Difference listings
■ ■ ■ ■ ■

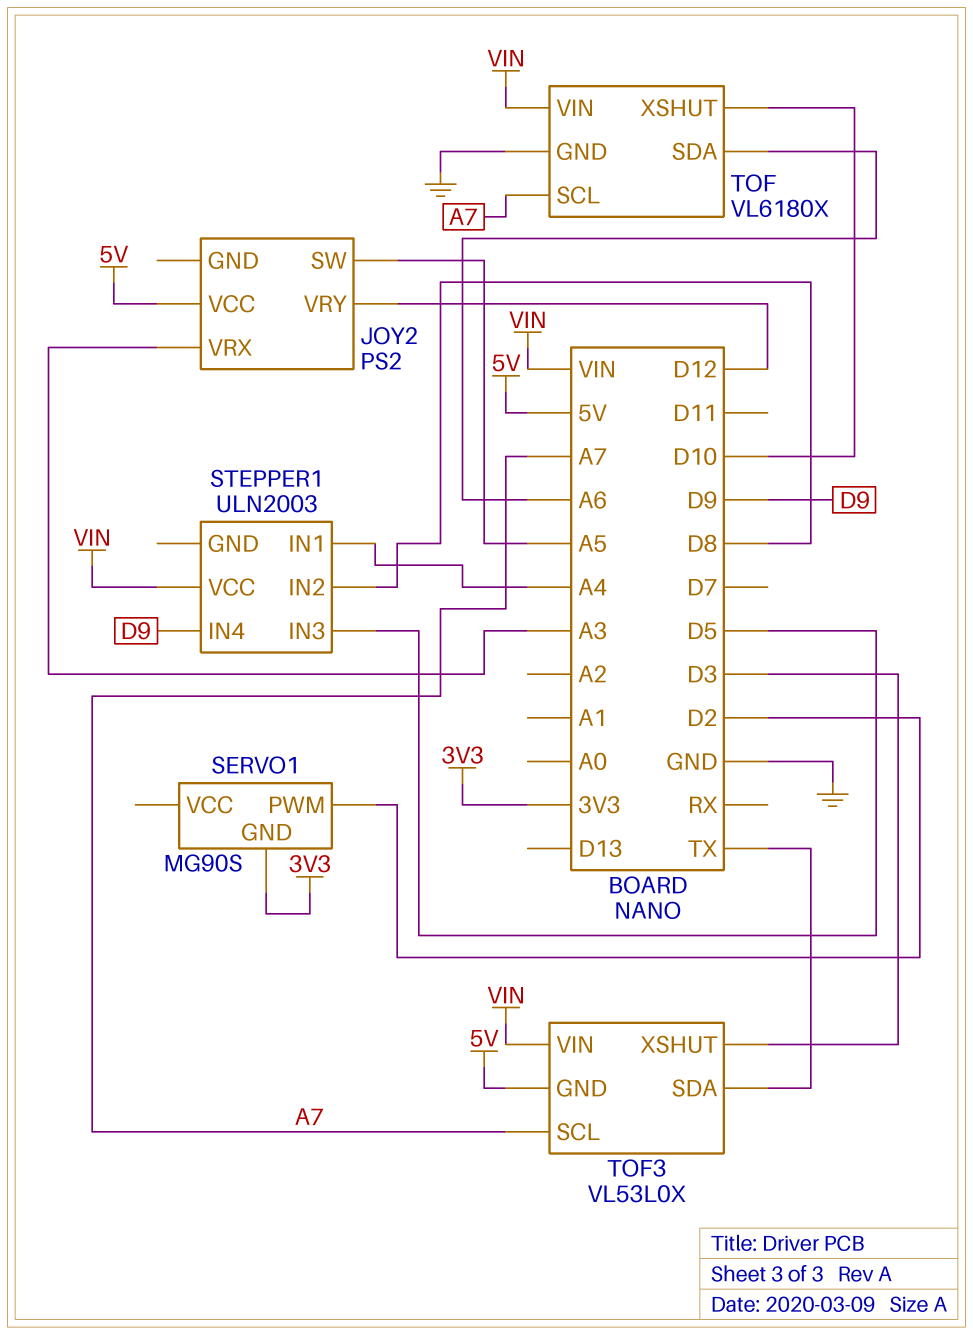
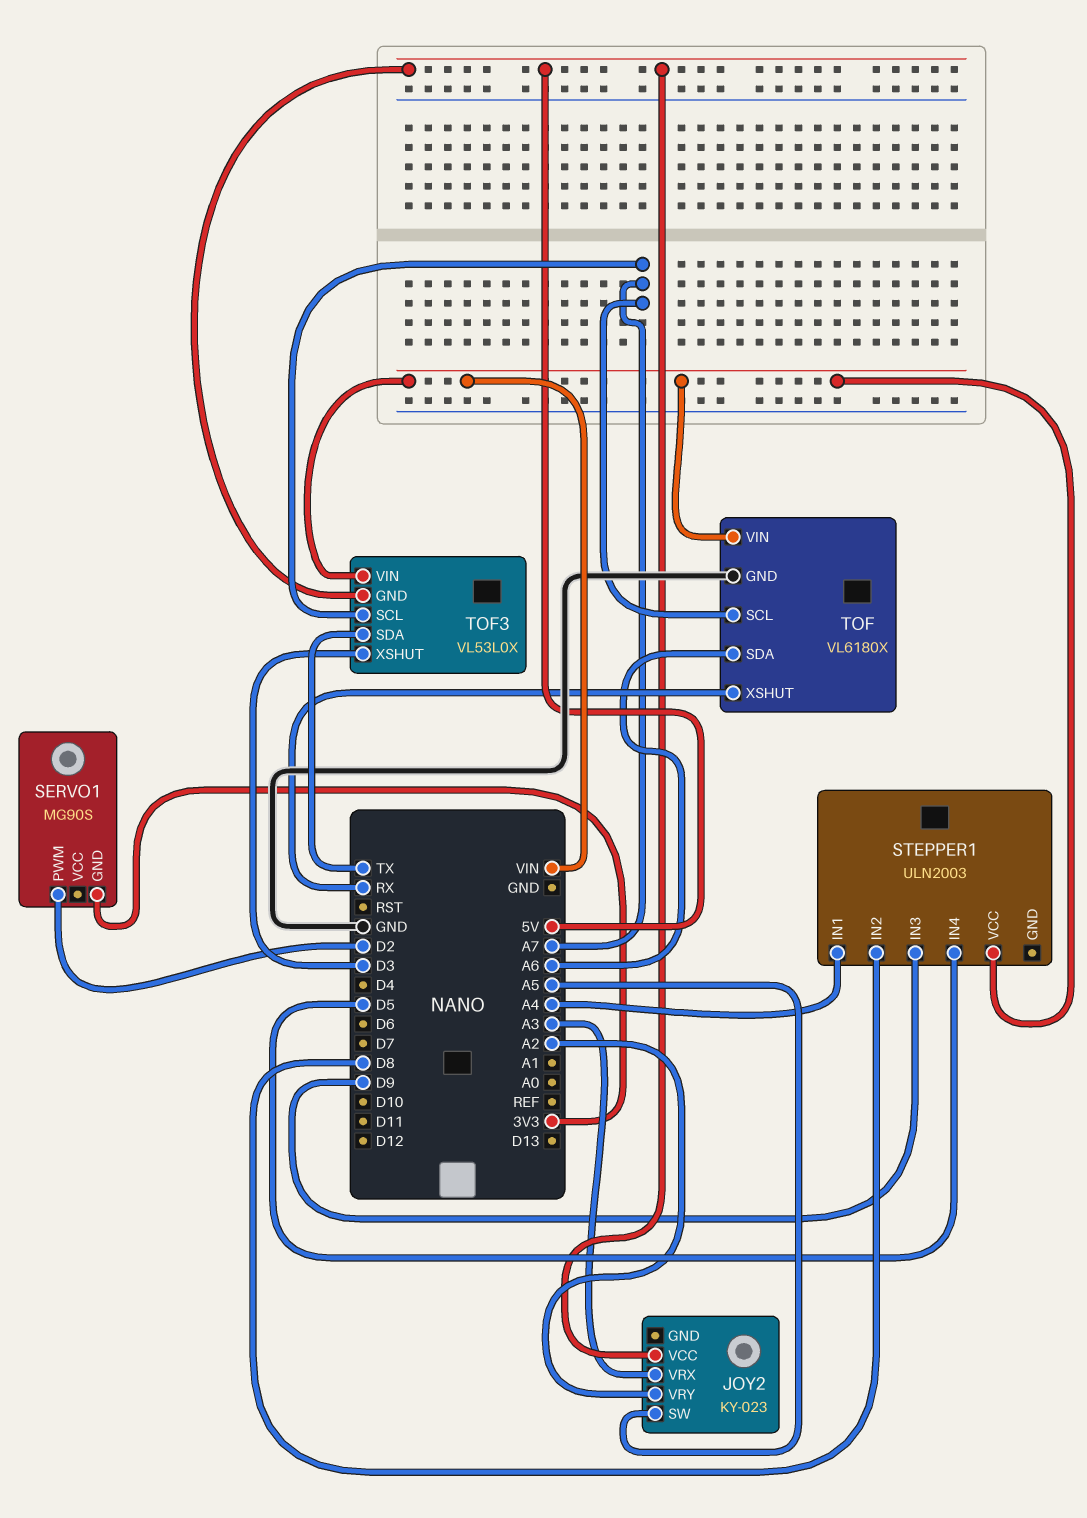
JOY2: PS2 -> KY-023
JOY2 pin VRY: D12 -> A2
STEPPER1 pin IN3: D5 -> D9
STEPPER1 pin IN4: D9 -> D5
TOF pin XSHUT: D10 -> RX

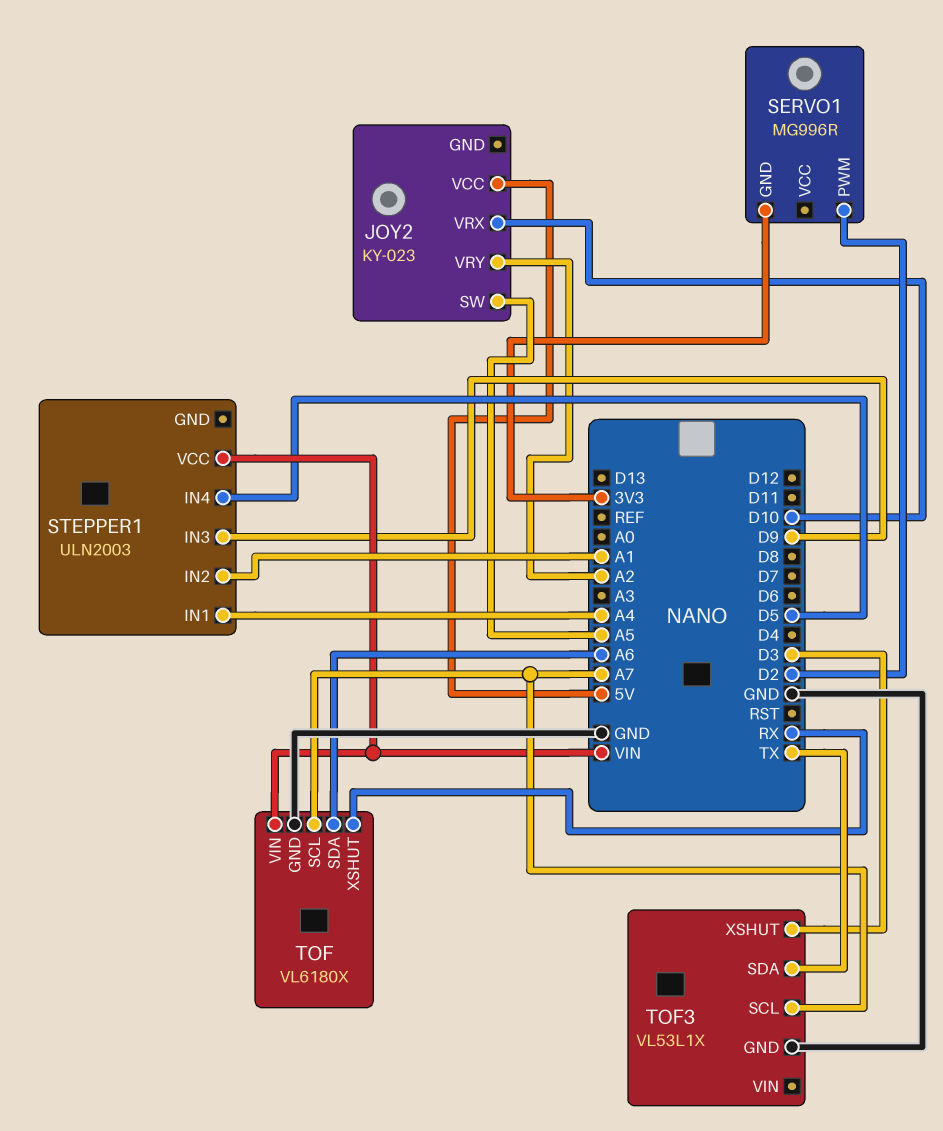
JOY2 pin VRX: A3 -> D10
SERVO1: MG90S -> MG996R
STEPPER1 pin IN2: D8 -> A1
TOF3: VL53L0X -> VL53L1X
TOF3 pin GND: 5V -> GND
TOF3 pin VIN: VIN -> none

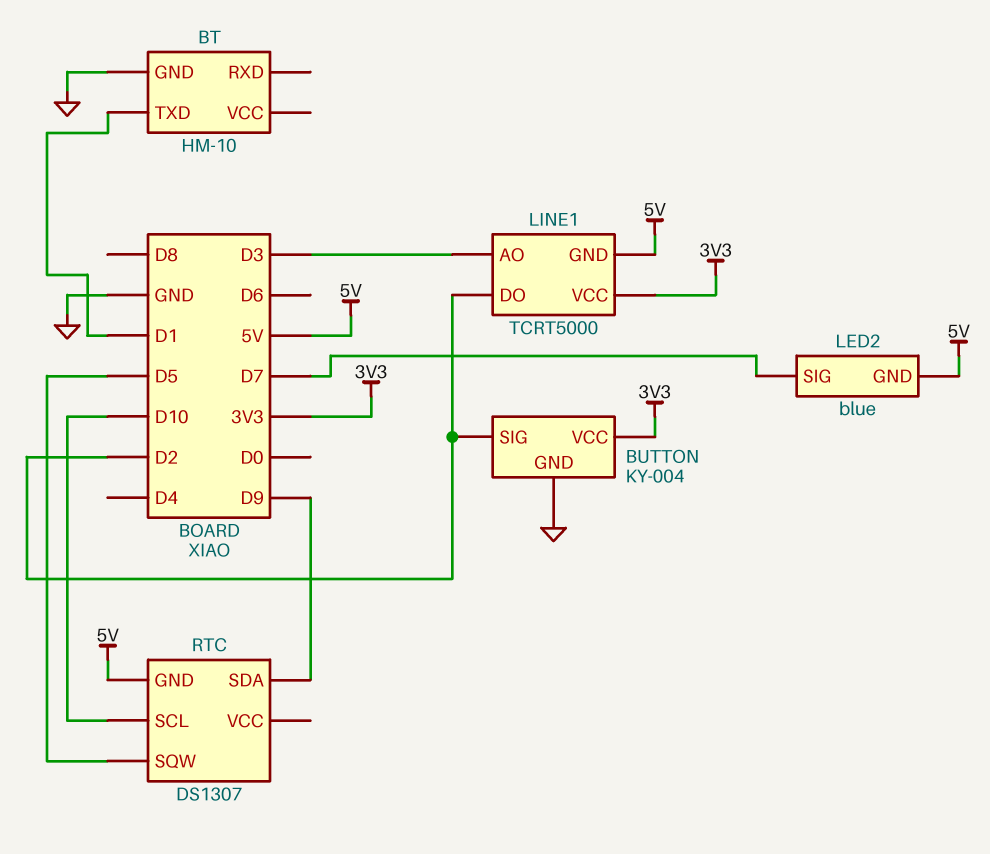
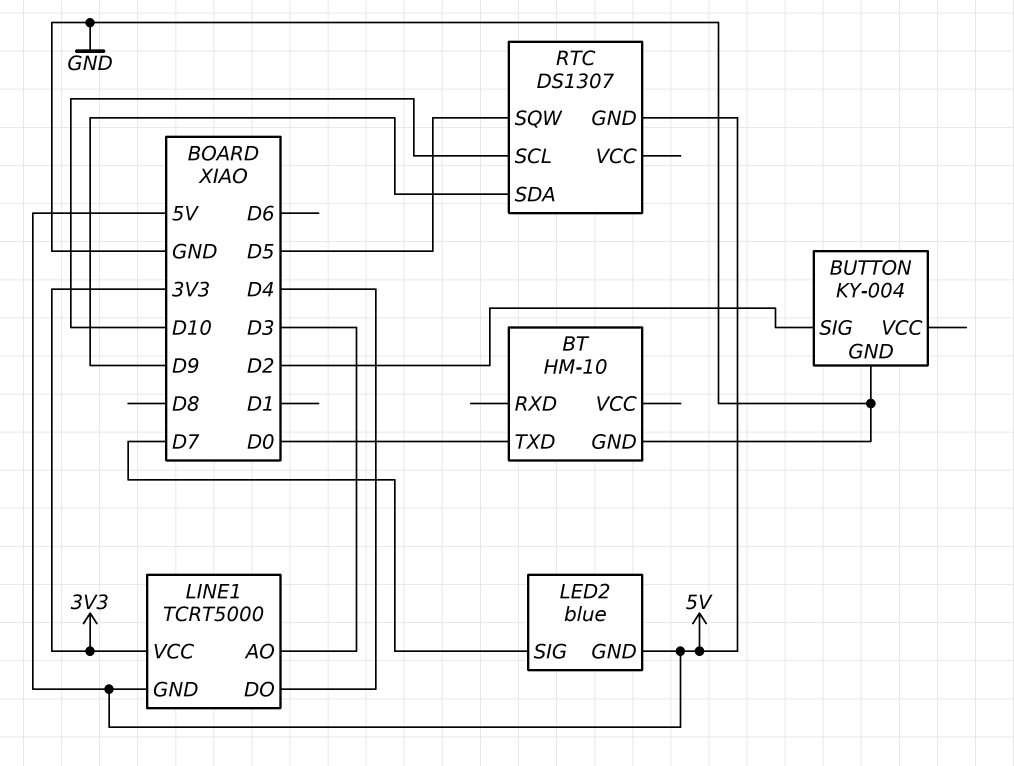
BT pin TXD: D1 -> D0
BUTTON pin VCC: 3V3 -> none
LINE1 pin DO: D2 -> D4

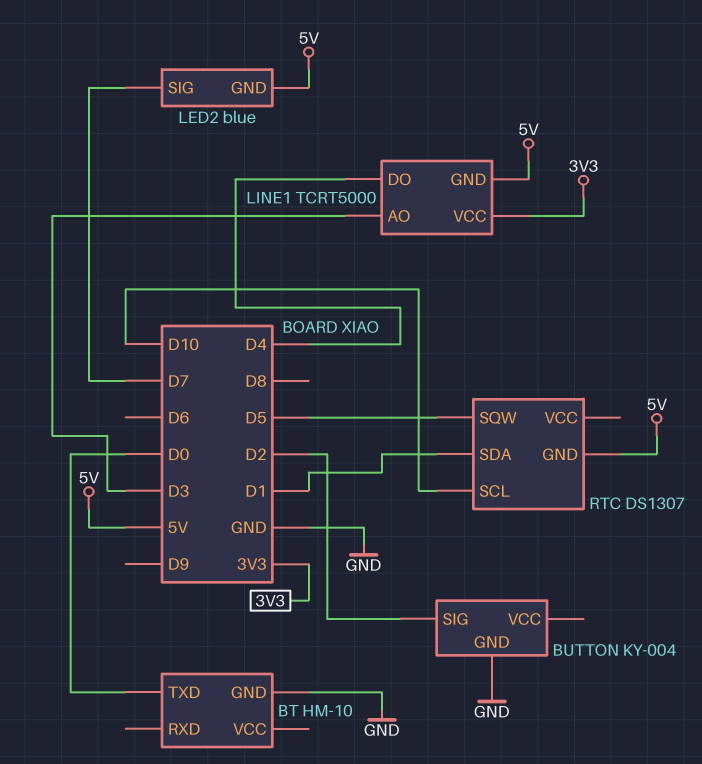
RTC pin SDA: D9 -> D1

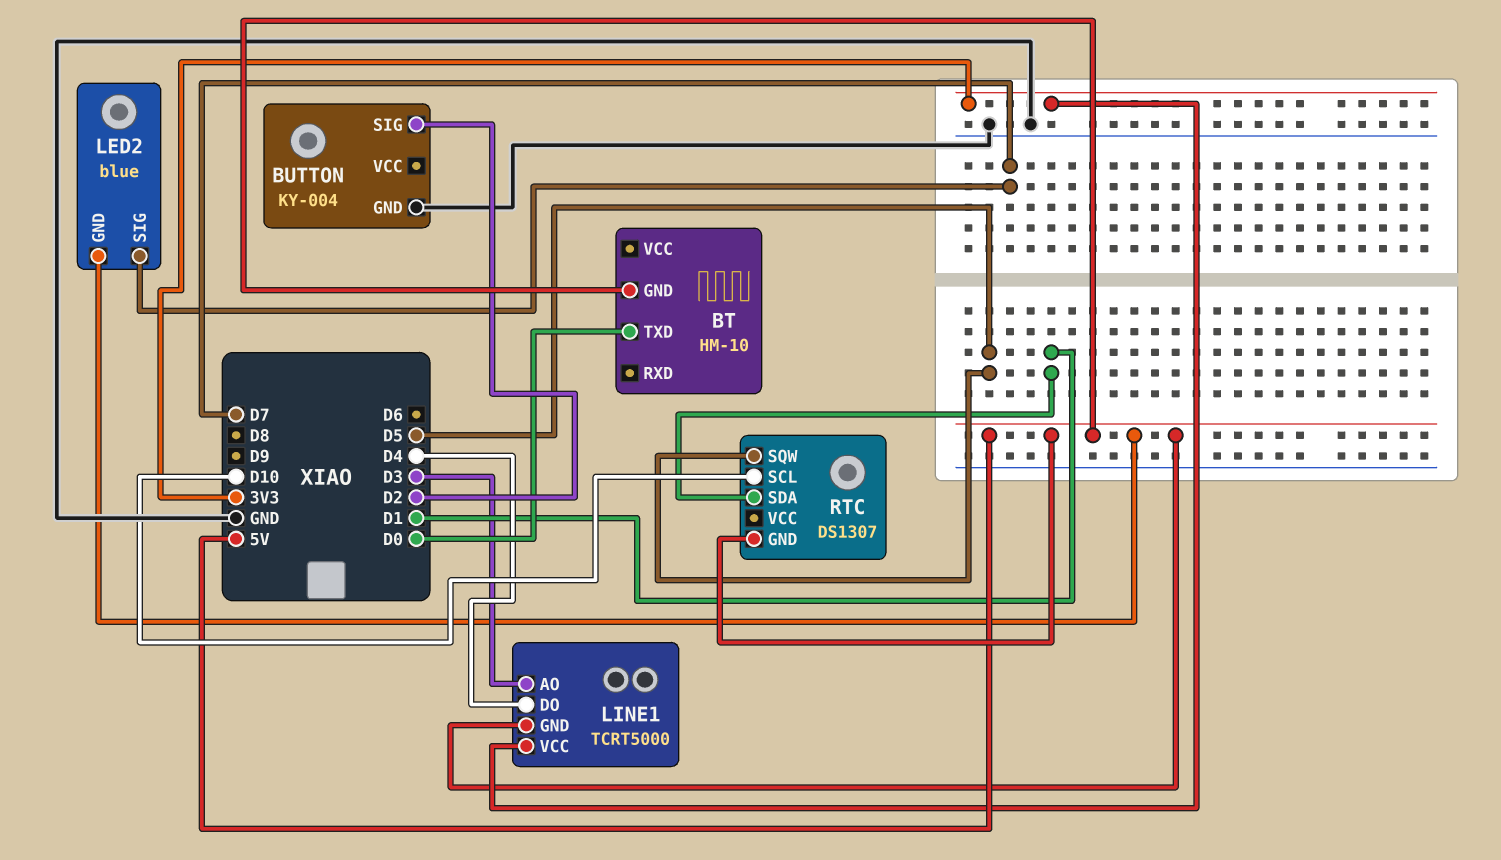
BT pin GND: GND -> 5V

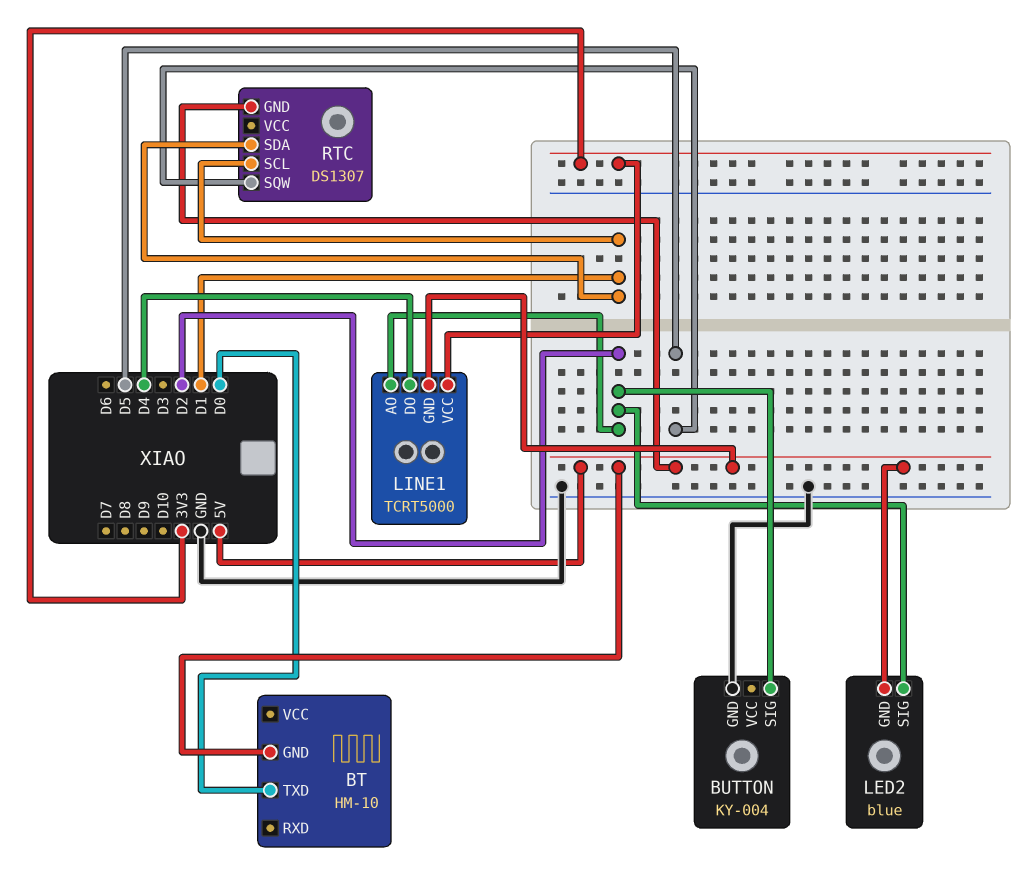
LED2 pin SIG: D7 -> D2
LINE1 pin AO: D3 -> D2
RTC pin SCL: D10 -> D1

■ ■ ■ ■ ■

■ WHAT IS NEEDED ■
Your output must consist only of the lines from the line with "JOY2 pin VRY: D12 -> A2" through the final line of the data, both included, reproduced exactly and free of pictures.

■ RESPONSE ■
JOY2 pin VRY: D12 -> A2
STEPPER1 pin IN3: D5 -> D9
STEPPER1 pin IN4: D9 -> D5
TOF pin XSHUT: D10 -> RX

JOY2 pin VRX: A3 -> D10
SERVO1: MG90S -> MG996R
STEPPER1 pin IN2: D8 -> A1
TOF3: VL53L0X -> VL53L1X
TOF3 pin GND: 5V -> GND
TOF3 pin VIN: VIN -> none

BT pin TXD: D1 -> D0
BUTTON pin VCC: 3V3 -> none
LINE1 pin DO: D2 -> D4

RTC pin SDA: D9 -> D1

BT pin GND: GND -> 5V

LED2 pin SIG: D7 -> D2
LINE1 pin AO: D3 -> D2
RTC pin SCL: D10 -> D1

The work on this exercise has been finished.